Task inputs
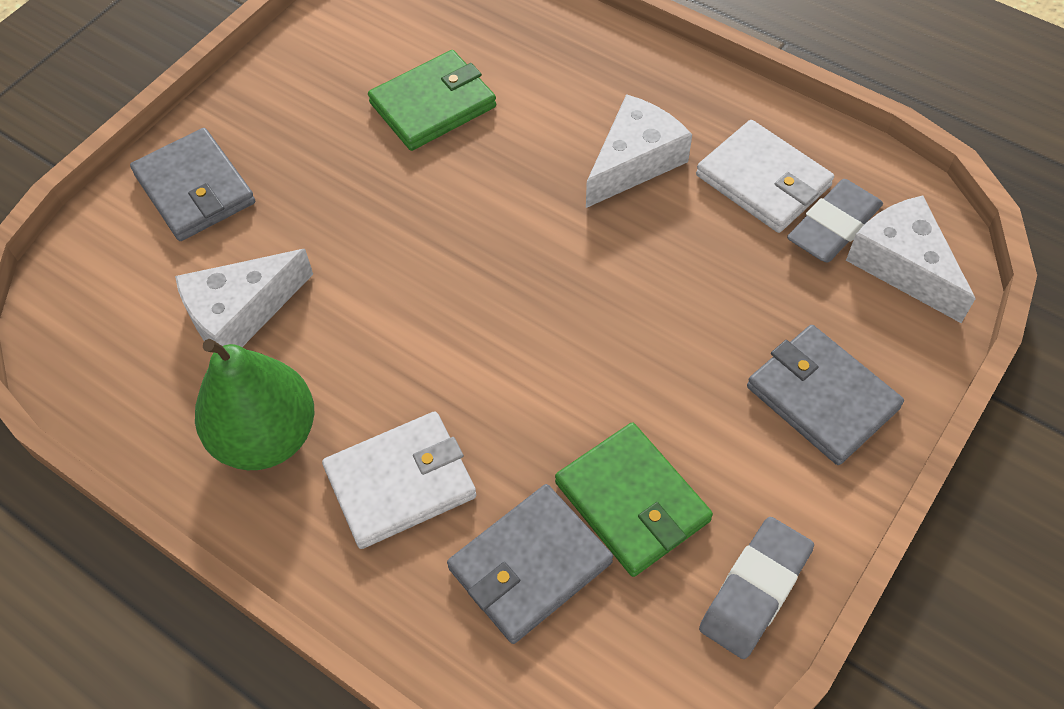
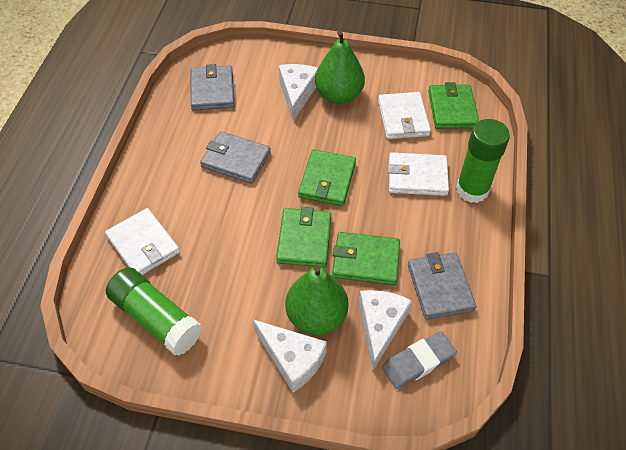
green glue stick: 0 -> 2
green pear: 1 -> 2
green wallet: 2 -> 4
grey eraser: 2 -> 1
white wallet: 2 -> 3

Work instruction
Restate all of the material above word for word, excluding the pictures.

Written response
green glue stick: 0 -> 2
green pear: 1 -> 2
green wallet: 2 -> 4
grey eraser: 2 -> 1
white wallet: 2 -> 3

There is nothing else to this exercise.